WHAT THE EXERCISE ASKS: Of the material below, the lines to be retyped are those from the line containing "Someone put down the GreenMug" through the line containing "Someone scaled the", inclusive; reproduce them exactly.

EXERCISE INPUTS:
=====
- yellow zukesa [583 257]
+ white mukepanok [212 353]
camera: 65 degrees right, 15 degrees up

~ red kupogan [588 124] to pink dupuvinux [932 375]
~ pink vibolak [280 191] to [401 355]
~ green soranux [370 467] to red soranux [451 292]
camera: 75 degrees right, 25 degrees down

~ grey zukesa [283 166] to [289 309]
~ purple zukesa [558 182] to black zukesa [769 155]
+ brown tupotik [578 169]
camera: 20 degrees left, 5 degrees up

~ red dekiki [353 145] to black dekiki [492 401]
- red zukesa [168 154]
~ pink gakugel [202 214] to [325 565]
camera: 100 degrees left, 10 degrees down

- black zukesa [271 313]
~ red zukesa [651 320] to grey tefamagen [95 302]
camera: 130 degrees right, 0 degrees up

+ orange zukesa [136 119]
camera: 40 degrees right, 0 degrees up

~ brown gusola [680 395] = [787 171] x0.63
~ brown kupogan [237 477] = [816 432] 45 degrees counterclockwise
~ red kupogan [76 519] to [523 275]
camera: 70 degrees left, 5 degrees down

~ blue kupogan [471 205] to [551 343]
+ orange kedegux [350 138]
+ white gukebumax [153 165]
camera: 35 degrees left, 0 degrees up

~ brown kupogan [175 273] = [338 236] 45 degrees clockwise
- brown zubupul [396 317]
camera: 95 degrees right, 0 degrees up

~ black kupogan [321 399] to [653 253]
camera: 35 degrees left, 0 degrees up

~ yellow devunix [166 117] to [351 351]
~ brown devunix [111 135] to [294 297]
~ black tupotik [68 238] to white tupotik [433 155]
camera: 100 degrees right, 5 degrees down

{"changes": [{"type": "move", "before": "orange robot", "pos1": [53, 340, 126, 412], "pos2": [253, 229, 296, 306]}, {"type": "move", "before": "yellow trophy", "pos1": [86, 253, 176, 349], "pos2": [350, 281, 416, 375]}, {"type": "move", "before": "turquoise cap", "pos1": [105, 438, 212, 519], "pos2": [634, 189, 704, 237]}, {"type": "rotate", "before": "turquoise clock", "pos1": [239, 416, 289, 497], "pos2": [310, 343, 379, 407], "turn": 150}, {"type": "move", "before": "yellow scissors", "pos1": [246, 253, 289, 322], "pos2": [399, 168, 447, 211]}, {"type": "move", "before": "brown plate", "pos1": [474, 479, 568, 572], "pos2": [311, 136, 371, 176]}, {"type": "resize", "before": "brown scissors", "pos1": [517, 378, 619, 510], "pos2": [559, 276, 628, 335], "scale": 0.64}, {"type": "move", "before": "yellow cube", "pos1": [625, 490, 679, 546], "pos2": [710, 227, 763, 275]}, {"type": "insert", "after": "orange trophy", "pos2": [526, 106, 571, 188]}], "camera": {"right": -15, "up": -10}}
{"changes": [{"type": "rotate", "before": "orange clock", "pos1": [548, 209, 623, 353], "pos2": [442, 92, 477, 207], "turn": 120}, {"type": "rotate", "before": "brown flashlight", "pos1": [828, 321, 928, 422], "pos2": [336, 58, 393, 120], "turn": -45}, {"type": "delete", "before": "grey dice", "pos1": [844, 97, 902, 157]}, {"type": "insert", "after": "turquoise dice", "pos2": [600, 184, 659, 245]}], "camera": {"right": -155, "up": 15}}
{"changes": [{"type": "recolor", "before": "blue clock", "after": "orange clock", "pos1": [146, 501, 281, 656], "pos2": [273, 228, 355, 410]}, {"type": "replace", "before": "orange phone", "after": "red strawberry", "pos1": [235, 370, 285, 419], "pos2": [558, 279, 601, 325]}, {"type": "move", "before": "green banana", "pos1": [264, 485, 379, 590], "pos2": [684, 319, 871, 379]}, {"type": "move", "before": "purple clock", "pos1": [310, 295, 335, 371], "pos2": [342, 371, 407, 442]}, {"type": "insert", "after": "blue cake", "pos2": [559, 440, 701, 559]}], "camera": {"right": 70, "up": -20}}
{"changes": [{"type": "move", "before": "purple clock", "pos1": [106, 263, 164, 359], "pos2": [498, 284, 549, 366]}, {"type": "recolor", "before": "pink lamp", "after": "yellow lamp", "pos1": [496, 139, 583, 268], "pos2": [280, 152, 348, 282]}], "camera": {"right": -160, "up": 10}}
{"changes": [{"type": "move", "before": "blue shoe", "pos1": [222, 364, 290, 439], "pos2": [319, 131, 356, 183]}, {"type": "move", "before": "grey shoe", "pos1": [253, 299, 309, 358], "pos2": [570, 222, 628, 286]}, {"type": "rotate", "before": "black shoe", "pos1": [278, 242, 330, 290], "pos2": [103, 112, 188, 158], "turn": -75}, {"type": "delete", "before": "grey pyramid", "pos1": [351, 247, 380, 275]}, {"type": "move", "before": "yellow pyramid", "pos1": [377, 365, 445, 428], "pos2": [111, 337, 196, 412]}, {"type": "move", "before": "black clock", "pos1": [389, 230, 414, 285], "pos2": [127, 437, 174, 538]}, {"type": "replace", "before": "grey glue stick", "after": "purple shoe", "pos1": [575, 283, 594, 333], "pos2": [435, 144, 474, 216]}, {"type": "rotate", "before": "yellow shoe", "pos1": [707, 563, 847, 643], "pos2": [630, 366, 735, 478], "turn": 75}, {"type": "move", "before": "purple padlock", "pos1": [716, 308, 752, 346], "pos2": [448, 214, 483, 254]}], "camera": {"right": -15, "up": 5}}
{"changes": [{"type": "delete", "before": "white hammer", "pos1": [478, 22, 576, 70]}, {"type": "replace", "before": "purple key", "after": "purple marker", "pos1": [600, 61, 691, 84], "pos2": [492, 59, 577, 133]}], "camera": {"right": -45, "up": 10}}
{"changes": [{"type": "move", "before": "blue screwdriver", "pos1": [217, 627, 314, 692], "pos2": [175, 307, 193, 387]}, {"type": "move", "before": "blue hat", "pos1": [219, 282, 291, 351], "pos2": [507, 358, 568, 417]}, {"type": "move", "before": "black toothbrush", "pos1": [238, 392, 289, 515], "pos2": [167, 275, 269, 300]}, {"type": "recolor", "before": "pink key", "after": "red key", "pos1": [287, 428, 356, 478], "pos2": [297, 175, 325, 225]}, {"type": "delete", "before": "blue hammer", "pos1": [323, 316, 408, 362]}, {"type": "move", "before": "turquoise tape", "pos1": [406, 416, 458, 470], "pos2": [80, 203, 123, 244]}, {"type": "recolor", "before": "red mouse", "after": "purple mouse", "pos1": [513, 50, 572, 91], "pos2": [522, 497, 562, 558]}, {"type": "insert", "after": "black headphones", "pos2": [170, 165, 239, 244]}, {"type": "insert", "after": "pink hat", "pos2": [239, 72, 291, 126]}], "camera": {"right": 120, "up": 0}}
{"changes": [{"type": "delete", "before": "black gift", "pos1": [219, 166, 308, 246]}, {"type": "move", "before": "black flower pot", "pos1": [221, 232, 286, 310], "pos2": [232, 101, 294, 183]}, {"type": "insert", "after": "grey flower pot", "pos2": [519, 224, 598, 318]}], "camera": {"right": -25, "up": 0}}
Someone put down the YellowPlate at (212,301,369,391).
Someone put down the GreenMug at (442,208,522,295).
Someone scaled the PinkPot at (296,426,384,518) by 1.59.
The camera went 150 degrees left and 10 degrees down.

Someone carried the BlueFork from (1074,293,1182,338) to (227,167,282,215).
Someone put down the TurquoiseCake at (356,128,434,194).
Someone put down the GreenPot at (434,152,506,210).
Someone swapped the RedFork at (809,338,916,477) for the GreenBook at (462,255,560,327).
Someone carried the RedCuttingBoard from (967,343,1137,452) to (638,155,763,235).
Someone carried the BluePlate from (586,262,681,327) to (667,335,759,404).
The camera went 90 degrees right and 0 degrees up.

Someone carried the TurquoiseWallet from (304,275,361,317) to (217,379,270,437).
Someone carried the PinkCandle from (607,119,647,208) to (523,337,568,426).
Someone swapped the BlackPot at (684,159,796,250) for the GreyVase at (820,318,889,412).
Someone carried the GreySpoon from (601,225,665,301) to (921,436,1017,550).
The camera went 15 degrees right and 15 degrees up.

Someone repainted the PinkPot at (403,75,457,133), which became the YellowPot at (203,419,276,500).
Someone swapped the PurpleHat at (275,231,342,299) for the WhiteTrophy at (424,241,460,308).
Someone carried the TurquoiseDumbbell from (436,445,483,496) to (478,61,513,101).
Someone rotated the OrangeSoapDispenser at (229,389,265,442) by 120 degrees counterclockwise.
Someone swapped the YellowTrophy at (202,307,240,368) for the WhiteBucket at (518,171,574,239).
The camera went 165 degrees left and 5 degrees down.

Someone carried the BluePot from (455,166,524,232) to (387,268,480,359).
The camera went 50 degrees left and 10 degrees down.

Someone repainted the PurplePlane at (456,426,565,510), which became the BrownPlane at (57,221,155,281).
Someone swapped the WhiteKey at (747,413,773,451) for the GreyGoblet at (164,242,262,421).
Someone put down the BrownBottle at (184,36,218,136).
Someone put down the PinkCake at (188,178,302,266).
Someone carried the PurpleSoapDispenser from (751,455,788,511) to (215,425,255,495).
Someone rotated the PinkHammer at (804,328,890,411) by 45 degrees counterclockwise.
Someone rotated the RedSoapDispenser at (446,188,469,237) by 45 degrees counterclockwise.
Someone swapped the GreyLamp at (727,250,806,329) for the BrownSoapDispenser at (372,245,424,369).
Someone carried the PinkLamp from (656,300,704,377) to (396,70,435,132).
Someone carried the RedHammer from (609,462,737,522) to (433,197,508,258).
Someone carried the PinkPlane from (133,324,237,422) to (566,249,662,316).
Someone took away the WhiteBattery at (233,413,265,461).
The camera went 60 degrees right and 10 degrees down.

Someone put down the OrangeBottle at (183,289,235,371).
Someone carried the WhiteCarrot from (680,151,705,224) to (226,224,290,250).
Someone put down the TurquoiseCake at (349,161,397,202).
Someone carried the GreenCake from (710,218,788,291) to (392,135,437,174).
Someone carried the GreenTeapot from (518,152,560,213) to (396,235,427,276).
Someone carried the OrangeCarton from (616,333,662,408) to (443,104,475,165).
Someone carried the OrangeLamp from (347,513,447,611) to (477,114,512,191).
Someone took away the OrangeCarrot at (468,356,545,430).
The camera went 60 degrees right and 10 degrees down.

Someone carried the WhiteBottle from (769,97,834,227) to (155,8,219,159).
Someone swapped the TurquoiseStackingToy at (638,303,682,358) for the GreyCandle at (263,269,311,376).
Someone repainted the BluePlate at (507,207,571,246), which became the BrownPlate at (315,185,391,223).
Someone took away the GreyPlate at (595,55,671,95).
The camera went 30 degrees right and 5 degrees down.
=====
SOLUTION:
Someone put down the GreenMug at (442,208,522,295).
Someone scaled the PinkPot at (296,426,384,518) by 1.59.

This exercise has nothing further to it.